» EXERCISE DETAILS:
Read through the records. Copy each line that has the word "white".

» INPUT DATA:

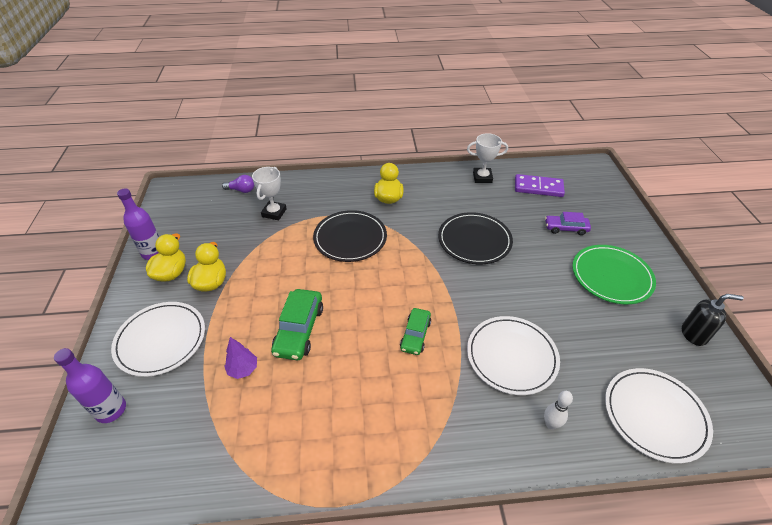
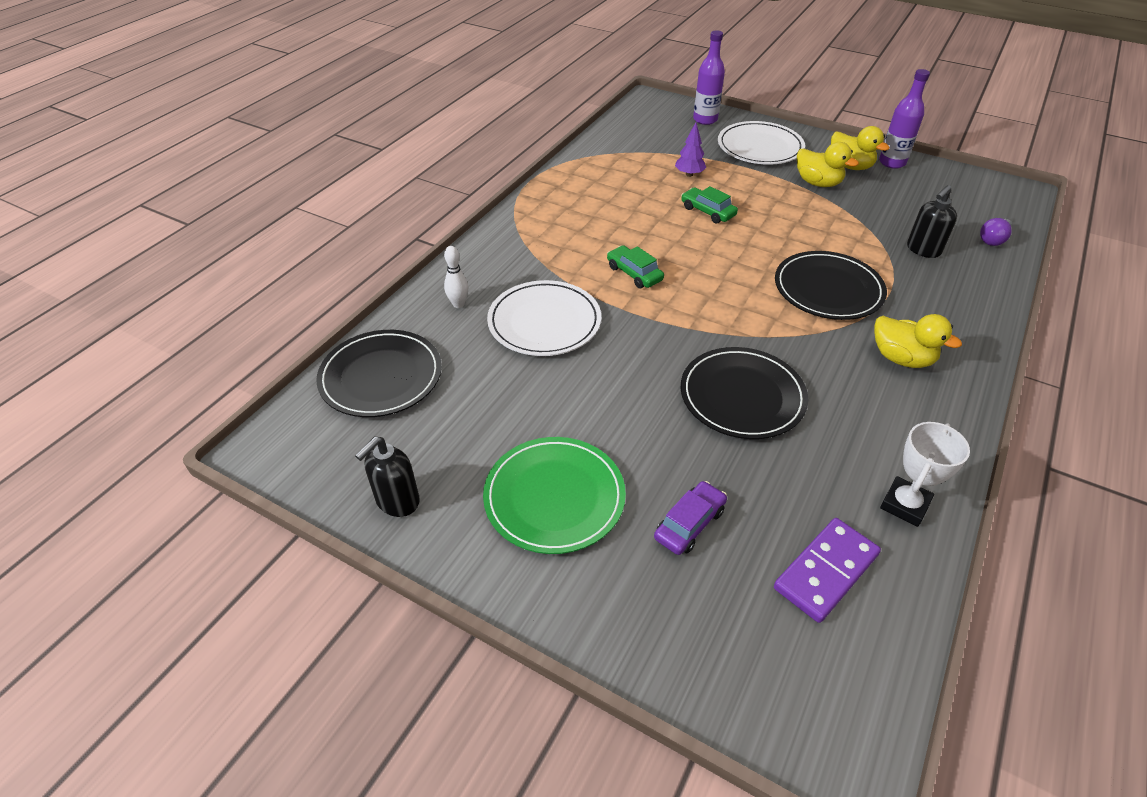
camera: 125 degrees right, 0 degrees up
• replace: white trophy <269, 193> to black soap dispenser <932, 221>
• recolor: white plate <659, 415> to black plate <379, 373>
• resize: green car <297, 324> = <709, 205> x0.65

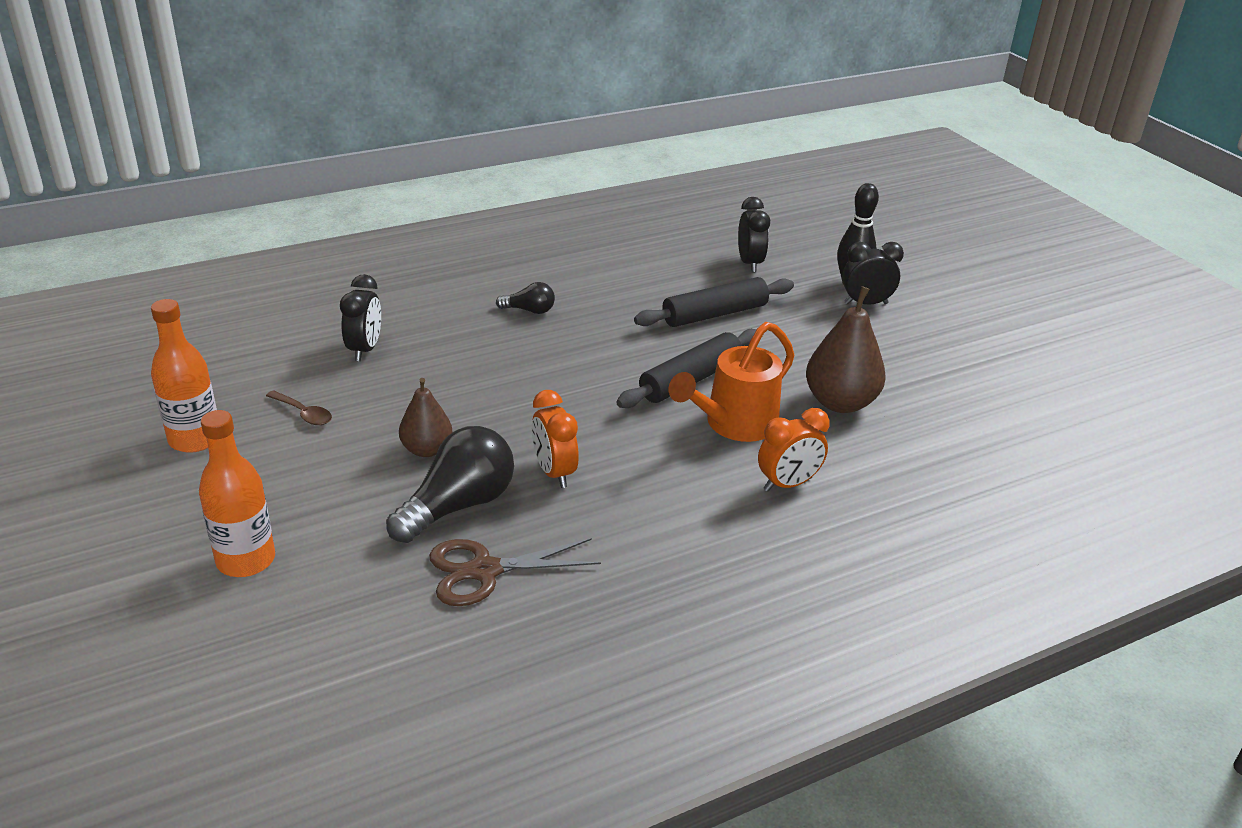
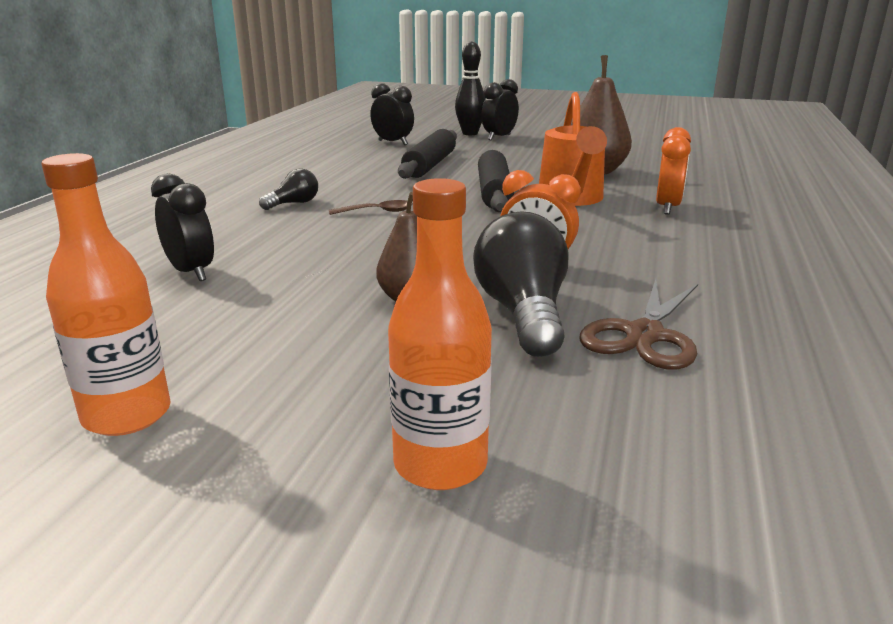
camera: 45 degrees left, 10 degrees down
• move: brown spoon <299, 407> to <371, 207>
--
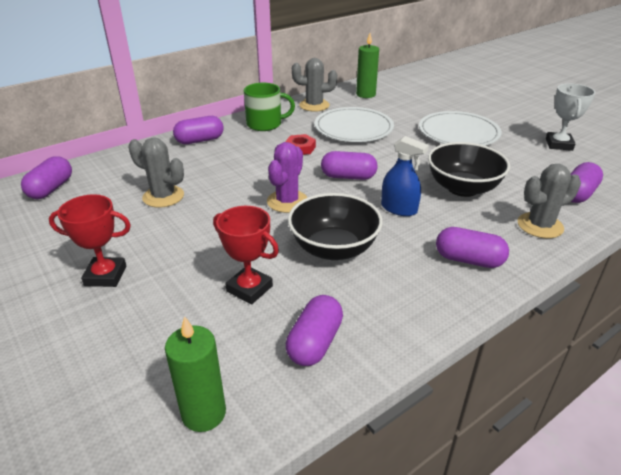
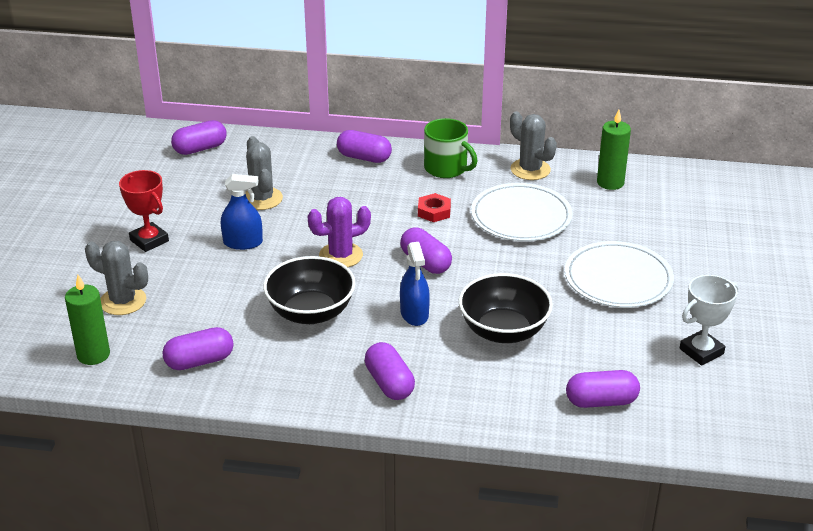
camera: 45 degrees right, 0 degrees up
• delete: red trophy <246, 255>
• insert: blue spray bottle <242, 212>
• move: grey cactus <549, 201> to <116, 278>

» TASK RESULT:
• replace: white trophy <269, 193> to black soap dispenser <932, 221>
• recolor: white plate <659, 415> to black plate <379, 373>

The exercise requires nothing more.